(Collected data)
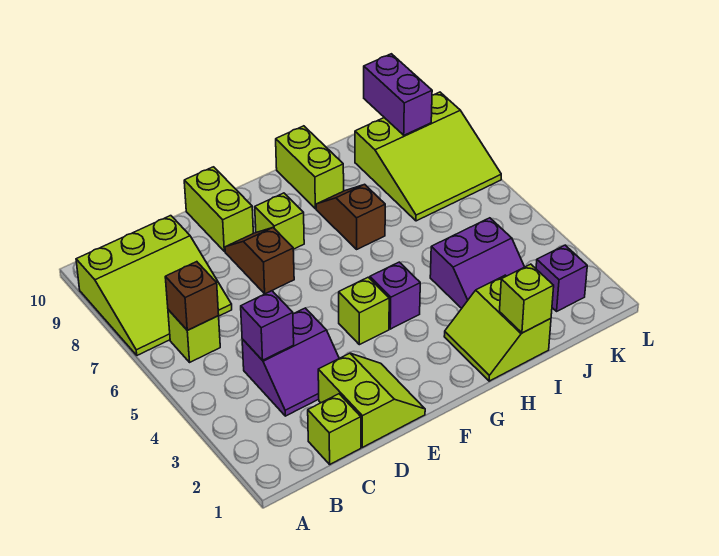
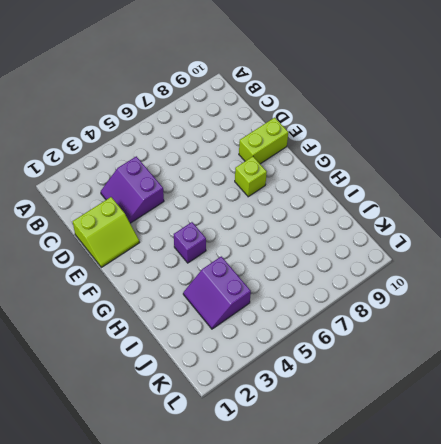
none -> lime slope A7:C9 level 1 top 9
none -> lime brick B6 level 1
none -> lime brick C1 level 1

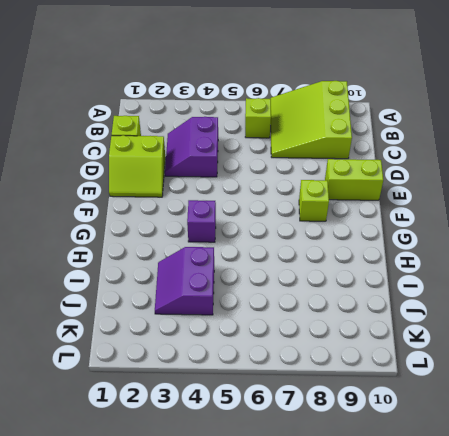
none -> brown slope E7:E8 level 1 top 7
none -> lime brick F4 level 1
none -> lime slope H1:I2 level 1 top I

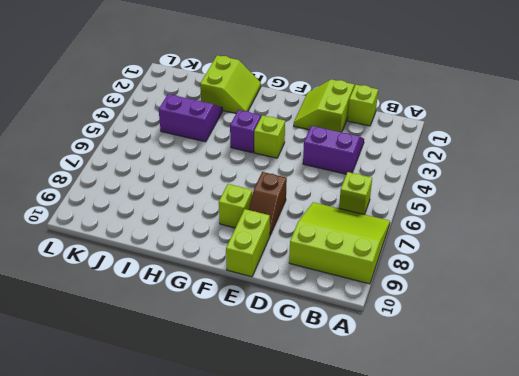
none -> brown slope H7:H8 level 1 top 7
none -> lime brick H9:H10 level 1
none -> lime slope J7:L9 level 1 top 9

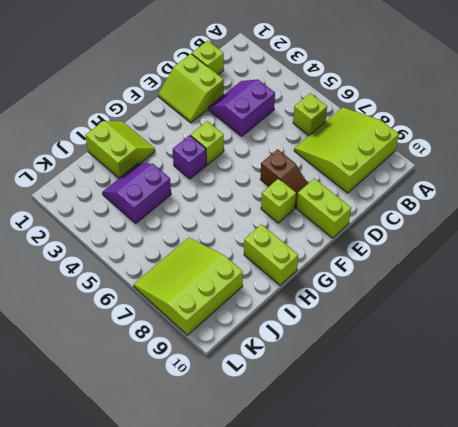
none -> brown slope H7:H8 level 1 top 7
none -> purple brick K2 level 1
none -> brown brick B6 level 2

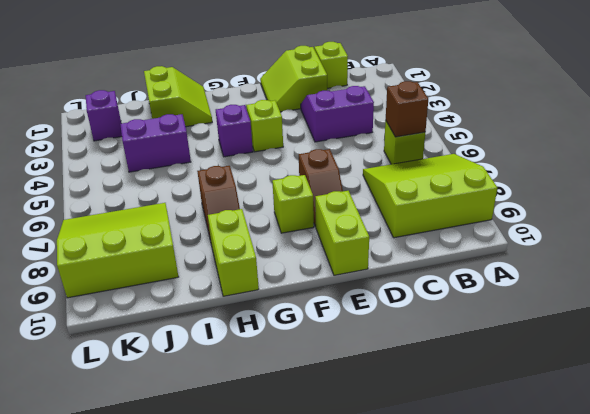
none -> purple brick C4 level 2
none -> lime brick I1 level 2
none -> purple brick K9:K10 level 2

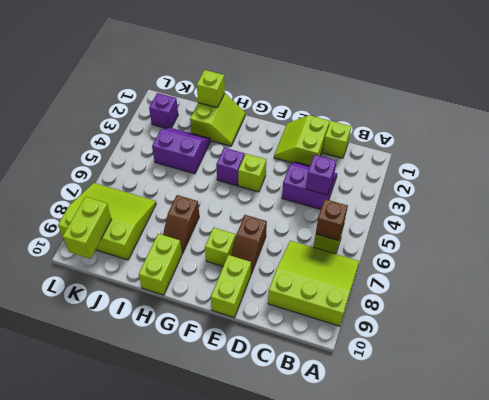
lime brick K9:K10 level 2 -> purple brick K9:K10 level 2

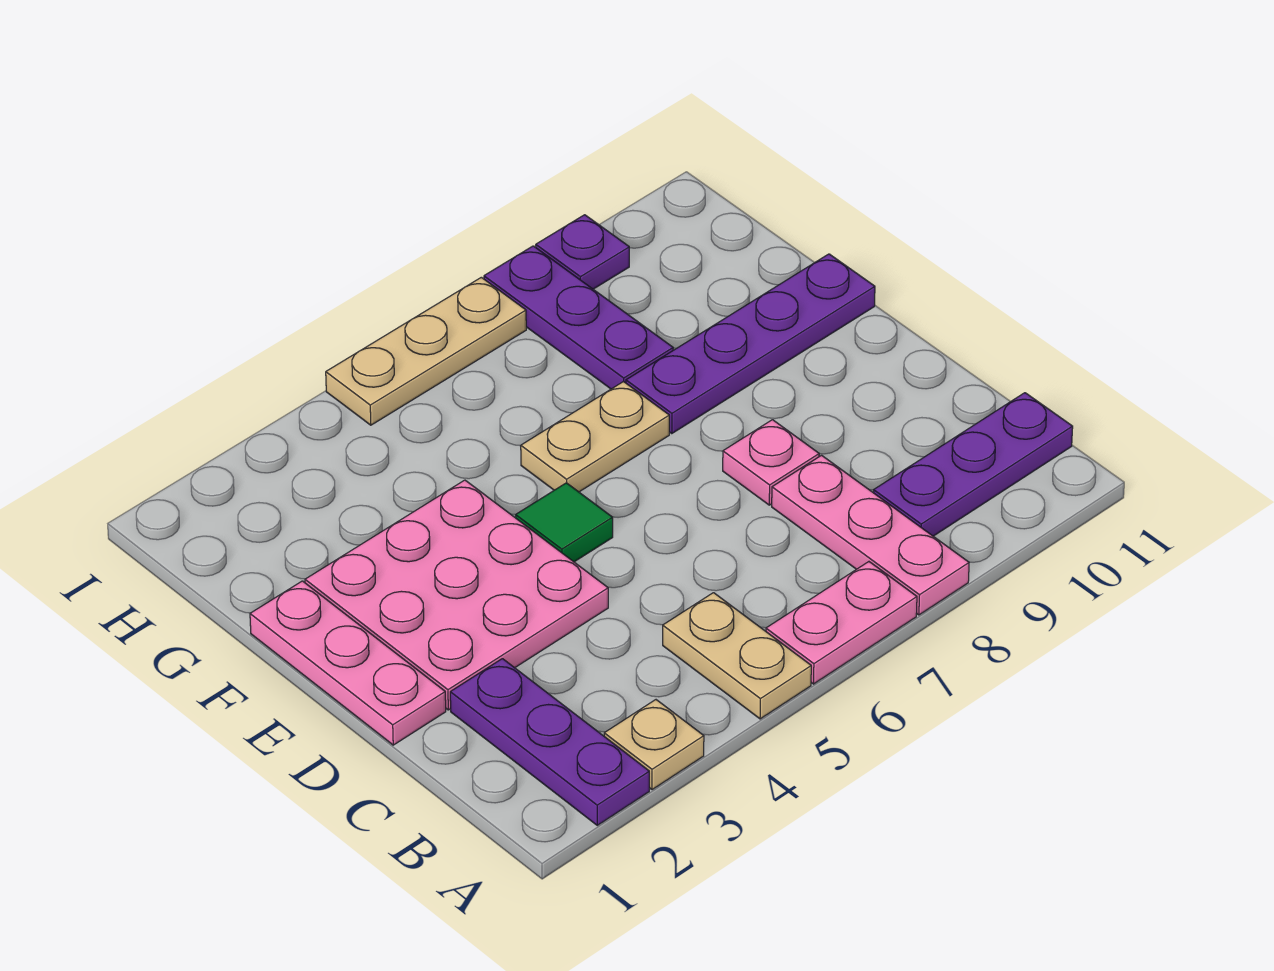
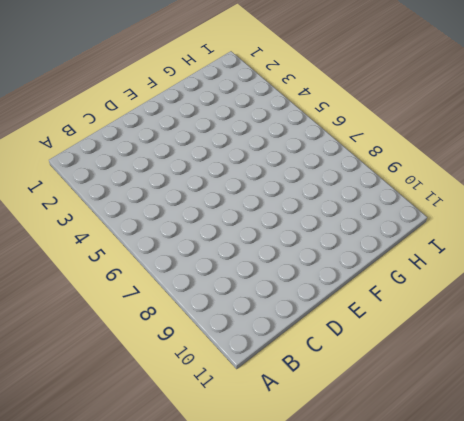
none -> purple plate A2:C2 level 1
none -> tan plate A3 level 1
none -> tan plate A5:B5 level 1

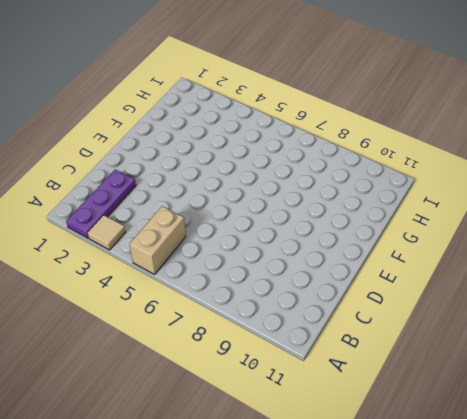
tan tile A3 level 1 -> tan plate A3 level 1
tan brick A5:B5 level 1 -> tan plate A5:B5 level 1
none -> pink plate A6:A7 level 1
none -> pink plate A8:C8 level 1
none -> purple plate B9:B11 level 1

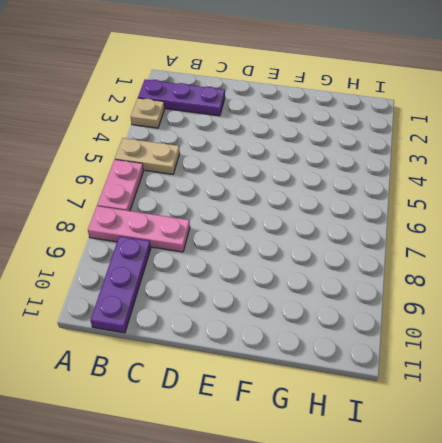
none -> pink plate D1:F1 level 1
none -> pink plate D2:F4 level 1
none -> pink plate D8 level 1

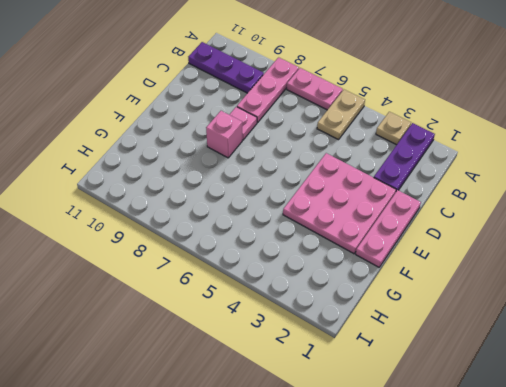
pink brick E8 level 1 -> none
none -> green tile E5 level 1
none -> tan plate F6:F7 level 1
none -> purple plate F8:F11 level 1

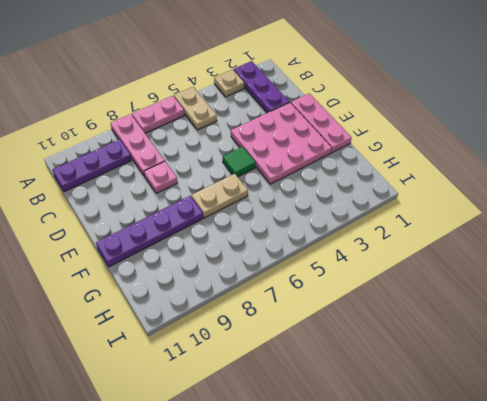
none -> purple plate G8:I8 level 1
none -> tan plate I5:I7 level 1
none -> purple plate I9 level 1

__EXERCISE AIM__
Copy the entries exactly. No pictures.

__FINAL ANSWER__
none -> lime slope A7:C9 level 1 top 9
none -> lime brick B6 level 1
none -> lime brick C1 level 1

none -> brown slope E7:E8 level 1 top 7
none -> lime brick F4 level 1
none -> lime slope H1:I2 level 1 top I

none -> brown slope H7:H8 level 1 top 7
none -> lime brick H9:H10 level 1
none -> lime slope J7:L9 level 1 top 9

none -> brown slope H7:H8 level 1 top 7
none -> purple brick K2 level 1
none -> brown brick B6 level 2

none -> purple brick C4 level 2
none -> lime brick I1 level 2
none -> purple brick K9:K10 level 2

lime brick K9:K10 level 2 -> purple brick K9:K10 level 2

none -> purple plate A2:C2 level 1
none -> tan plate A3 level 1
none -> tan plate A5:B5 level 1

tan tile A3 level 1 -> tan plate A3 level 1
tan brick A5:B5 level 1 -> tan plate A5:B5 level 1
none -> pink plate A6:A7 level 1
none -> pink plate A8:C8 level 1
none -> purple plate B9:B11 level 1

none -> pink plate D1:F1 level 1
none -> pink plate D2:F4 level 1
none -> pink plate D8 level 1

pink brick E8 level 1 -> none
none -> green tile E5 level 1
none -> tan plate F6:F7 level 1
none -> purple plate F8:F11 level 1

none -> purple plate G8:I8 level 1
none -> tan plate I5:I7 level 1
none -> purple plate I9 level 1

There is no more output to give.